In the entries below, find the line with "brown rectangle: (72, 52)" and the line with "black square: (197, 44)". Return those two lines and all lines between them, exactly.

*** Record excerpts ***

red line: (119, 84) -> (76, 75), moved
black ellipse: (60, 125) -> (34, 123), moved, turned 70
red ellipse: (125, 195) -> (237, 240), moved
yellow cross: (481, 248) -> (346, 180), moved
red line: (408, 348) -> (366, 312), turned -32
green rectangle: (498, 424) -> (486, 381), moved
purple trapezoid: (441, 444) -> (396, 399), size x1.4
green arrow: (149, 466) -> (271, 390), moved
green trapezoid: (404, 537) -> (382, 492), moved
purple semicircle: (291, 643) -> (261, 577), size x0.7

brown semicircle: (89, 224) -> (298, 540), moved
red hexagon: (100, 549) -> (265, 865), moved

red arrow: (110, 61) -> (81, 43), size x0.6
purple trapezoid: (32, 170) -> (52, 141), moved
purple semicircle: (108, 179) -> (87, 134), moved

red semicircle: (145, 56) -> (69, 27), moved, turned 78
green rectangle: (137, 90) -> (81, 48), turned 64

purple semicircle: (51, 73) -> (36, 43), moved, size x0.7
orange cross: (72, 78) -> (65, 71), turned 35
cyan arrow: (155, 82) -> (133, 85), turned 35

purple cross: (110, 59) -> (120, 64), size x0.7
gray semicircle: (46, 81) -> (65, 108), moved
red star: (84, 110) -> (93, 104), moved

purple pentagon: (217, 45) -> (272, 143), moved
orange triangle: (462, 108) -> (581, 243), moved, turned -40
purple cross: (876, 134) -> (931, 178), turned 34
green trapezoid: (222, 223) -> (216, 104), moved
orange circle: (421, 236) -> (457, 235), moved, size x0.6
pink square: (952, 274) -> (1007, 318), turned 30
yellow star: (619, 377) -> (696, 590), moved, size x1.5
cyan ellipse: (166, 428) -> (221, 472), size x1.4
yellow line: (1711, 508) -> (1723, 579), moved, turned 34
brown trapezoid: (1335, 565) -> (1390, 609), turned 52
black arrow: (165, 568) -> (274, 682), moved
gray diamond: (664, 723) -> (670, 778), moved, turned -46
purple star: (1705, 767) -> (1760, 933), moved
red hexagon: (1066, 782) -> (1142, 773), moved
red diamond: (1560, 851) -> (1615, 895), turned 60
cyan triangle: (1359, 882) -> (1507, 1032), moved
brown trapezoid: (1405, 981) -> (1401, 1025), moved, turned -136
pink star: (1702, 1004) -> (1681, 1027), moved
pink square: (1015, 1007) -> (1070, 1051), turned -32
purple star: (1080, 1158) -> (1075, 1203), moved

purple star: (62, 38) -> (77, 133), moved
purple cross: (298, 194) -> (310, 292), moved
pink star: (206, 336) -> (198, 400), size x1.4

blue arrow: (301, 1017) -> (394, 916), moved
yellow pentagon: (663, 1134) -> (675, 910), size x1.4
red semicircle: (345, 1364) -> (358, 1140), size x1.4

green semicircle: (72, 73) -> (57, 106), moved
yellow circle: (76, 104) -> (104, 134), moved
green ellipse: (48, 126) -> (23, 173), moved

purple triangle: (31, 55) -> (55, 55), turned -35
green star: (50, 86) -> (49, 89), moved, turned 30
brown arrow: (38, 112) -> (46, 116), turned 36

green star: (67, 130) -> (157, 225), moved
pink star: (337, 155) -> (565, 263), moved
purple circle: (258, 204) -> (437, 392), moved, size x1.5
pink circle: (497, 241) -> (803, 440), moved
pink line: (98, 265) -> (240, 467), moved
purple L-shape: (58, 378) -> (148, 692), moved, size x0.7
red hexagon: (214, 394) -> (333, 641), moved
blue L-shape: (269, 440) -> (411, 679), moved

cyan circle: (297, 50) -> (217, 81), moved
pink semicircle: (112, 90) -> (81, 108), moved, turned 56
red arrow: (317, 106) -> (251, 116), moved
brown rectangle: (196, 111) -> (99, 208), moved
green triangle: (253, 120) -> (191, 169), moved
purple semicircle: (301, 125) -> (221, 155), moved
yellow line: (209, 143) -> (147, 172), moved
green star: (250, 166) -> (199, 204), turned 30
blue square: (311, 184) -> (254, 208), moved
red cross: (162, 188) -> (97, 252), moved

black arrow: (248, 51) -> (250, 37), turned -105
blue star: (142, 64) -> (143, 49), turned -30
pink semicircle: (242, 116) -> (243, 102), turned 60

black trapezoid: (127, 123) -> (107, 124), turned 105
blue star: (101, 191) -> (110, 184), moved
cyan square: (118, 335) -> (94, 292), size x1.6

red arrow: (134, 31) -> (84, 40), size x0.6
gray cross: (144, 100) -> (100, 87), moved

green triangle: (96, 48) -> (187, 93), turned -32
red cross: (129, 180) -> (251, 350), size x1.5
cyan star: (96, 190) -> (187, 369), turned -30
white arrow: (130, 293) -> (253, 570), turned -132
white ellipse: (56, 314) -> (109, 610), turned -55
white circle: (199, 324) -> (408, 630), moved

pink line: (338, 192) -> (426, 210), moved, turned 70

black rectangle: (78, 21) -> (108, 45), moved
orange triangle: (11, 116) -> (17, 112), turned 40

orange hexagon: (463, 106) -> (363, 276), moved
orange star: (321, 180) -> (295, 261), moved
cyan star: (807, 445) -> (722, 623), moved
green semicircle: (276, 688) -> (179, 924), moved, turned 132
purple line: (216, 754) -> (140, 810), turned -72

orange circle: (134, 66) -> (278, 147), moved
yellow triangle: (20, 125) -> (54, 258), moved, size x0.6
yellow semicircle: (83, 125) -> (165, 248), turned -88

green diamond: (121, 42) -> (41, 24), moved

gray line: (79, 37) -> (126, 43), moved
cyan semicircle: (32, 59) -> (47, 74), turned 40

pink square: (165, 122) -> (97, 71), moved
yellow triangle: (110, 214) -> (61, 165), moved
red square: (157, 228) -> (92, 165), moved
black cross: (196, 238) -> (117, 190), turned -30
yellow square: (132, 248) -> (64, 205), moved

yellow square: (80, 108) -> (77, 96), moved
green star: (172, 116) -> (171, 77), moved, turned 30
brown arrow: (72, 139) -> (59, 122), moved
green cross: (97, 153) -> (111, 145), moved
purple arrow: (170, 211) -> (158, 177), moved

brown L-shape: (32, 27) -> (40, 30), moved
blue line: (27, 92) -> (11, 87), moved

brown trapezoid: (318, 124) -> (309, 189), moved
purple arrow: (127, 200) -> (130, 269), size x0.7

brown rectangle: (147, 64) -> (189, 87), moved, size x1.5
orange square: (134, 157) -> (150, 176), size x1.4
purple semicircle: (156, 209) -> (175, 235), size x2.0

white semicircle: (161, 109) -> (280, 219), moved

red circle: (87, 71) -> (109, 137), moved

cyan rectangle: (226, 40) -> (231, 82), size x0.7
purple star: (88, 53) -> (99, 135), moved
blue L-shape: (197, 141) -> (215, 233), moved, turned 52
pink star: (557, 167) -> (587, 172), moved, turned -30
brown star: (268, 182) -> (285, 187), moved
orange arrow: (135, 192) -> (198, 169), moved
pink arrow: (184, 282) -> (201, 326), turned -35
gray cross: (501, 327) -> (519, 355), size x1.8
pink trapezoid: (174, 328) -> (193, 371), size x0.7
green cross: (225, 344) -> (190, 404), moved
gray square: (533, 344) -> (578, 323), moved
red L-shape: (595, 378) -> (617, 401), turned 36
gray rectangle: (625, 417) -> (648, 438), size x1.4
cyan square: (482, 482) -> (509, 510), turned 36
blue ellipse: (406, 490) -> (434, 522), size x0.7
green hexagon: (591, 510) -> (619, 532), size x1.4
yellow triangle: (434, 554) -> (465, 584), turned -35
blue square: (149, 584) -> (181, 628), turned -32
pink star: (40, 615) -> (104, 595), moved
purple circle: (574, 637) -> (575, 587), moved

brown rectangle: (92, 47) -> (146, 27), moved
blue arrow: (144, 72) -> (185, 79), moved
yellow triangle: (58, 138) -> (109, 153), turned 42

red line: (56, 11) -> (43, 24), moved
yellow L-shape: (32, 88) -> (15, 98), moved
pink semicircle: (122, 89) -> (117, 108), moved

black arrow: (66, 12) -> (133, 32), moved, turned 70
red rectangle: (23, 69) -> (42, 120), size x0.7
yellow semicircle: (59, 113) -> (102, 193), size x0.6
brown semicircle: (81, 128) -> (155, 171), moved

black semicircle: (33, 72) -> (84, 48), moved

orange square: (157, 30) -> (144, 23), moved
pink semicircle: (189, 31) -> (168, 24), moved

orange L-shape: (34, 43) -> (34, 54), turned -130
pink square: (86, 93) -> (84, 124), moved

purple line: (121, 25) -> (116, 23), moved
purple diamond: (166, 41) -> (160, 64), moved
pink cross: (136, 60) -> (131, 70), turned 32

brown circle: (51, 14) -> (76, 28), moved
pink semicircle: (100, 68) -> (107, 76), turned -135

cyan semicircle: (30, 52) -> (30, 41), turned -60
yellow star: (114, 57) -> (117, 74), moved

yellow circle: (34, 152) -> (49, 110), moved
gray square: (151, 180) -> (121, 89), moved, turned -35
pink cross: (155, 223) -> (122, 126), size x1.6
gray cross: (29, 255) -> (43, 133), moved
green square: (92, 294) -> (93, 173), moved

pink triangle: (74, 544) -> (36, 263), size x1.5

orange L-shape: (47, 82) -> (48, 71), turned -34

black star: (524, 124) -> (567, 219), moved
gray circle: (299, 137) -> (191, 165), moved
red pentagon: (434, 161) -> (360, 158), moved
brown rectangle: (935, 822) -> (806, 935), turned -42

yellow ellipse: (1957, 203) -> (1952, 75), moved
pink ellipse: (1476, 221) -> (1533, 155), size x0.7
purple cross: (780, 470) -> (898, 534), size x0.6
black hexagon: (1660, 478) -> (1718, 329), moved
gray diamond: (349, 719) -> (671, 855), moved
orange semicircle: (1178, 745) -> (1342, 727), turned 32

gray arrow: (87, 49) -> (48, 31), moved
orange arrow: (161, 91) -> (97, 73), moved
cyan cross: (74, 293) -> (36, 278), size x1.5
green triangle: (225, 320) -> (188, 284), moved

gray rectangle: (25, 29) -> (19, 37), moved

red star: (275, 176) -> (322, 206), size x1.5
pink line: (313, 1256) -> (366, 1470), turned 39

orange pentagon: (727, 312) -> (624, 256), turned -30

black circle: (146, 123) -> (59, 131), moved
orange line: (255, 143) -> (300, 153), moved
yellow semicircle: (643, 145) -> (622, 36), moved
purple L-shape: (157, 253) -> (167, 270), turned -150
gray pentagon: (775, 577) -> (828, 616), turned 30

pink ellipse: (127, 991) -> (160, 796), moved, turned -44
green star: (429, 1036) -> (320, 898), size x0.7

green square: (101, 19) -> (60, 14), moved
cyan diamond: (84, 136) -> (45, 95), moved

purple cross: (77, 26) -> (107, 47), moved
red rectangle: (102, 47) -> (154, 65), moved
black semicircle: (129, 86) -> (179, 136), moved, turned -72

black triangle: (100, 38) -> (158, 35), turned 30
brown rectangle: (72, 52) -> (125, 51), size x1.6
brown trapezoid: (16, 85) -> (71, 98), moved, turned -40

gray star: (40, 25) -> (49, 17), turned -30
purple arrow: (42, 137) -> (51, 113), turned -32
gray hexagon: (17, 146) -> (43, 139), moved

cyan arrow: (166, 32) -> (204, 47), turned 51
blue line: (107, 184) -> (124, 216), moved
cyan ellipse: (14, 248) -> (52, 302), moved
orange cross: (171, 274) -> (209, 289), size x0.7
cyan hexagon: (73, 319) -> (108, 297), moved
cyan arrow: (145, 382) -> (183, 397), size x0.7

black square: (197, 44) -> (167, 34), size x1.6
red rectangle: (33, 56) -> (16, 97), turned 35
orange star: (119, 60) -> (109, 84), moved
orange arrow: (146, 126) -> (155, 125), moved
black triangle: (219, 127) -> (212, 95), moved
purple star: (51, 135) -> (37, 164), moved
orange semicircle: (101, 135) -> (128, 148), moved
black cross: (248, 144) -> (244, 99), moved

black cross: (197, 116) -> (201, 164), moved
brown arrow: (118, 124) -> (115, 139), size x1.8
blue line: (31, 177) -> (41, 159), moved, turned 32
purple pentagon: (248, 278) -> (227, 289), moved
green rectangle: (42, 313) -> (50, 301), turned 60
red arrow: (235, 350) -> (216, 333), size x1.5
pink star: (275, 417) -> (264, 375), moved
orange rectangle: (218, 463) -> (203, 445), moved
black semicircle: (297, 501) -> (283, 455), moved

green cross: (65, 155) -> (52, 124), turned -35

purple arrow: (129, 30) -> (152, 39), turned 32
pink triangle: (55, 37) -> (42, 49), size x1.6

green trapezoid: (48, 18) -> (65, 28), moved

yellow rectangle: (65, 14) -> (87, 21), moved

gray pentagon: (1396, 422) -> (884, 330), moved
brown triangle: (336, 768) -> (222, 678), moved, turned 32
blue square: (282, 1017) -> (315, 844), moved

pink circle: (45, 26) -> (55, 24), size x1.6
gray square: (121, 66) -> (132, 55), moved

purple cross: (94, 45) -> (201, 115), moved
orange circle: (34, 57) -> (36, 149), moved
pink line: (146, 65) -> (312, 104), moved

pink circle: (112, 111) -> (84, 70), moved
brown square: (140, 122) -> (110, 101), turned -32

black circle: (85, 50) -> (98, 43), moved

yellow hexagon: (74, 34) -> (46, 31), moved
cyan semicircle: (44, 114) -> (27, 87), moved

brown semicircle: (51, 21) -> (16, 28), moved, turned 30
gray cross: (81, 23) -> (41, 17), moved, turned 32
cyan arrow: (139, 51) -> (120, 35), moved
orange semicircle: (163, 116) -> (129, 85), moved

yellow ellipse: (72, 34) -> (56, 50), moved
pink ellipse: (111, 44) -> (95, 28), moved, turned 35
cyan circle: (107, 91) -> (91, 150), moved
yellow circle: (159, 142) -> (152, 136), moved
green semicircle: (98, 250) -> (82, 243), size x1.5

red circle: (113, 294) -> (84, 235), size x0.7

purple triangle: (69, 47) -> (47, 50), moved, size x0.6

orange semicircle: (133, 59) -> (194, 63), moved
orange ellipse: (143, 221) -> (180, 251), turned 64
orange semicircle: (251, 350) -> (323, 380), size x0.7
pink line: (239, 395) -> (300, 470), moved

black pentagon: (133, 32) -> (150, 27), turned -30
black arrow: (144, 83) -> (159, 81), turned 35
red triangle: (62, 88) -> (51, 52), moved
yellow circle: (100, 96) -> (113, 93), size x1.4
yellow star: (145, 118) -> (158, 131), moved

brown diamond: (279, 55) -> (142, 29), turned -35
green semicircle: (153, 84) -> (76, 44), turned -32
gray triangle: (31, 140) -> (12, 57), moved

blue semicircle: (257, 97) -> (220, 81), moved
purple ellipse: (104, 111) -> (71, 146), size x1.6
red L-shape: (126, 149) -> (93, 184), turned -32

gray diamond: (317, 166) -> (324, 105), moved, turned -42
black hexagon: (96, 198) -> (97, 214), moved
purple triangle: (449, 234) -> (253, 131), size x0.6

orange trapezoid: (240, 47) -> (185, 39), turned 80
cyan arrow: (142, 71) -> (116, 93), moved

*** End of Record excerpts ***

Output below ::
brown rectangle: (72, 52) -> (125, 51), size x1.6
brown trapezoid: (16, 85) -> (71, 98), moved, turned -40

gray star: (40, 25) -> (49, 17), turned -30
purple arrow: (42, 137) -> (51, 113), turned -32
gray hexagon: (17, 146) -> (43, 139), moved

cyan arrow: (166, 32) -> (204, 47), turned 51
blue line: (107, 184) -> (124, 216), moved
cyan ellipse: (14, 248) -> (52, 302), moved
orange cross: (171, 274) -> (209, 289), size x0.7
cyan hexagon: (73, 319) -> (108, 297), moved
cyan arrow: (145, 382) -> (183, 397), size x0.7

black square: (197, 44) -> (167, 34), size x1.6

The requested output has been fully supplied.